◆ Provided entries ◆

* * * * *

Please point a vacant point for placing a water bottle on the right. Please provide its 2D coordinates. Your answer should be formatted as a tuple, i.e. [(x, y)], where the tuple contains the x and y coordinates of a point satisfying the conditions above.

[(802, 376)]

* * * * *

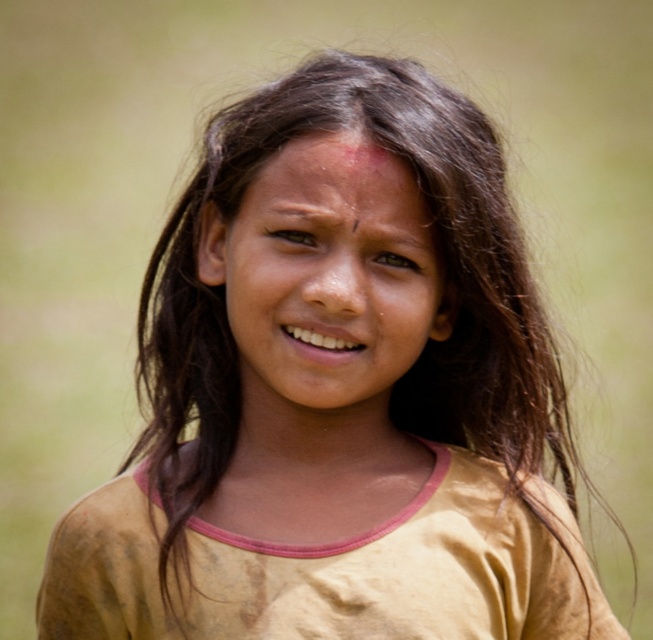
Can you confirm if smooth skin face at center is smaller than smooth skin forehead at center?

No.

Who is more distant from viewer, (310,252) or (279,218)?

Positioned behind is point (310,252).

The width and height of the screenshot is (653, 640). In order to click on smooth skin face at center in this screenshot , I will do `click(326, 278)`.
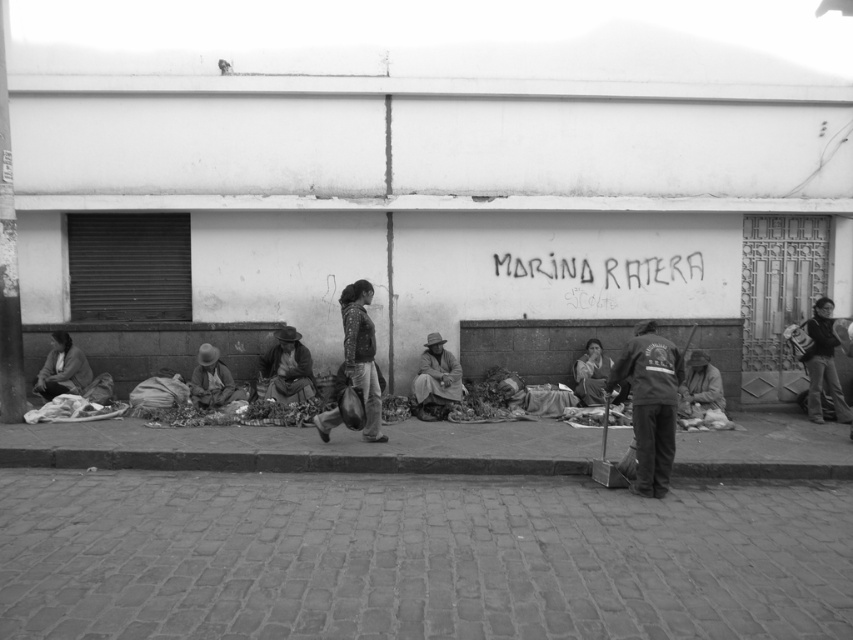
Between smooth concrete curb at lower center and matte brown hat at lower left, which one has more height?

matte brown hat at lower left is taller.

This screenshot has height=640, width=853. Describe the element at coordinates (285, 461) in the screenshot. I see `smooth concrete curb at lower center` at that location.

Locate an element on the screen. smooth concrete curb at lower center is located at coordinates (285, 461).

* * * * *

◆ Exercise aim ◆
Output the records again unchanged, beginning at the line that contains "matte brown hat at lower left is taller." and stopping after the line that contains "Locate an element".

◆ Exercise result ◆
matte brown hat at lower left is taller.

This screenshot has height=640, width=853. Describe the element at coordinates (285, 461) in the screenshot. I see `smooth concrete curb at lower center` at that location.

Locate an element on the screen. smooth concrete curb at lower center is located at coordinates (285, 461).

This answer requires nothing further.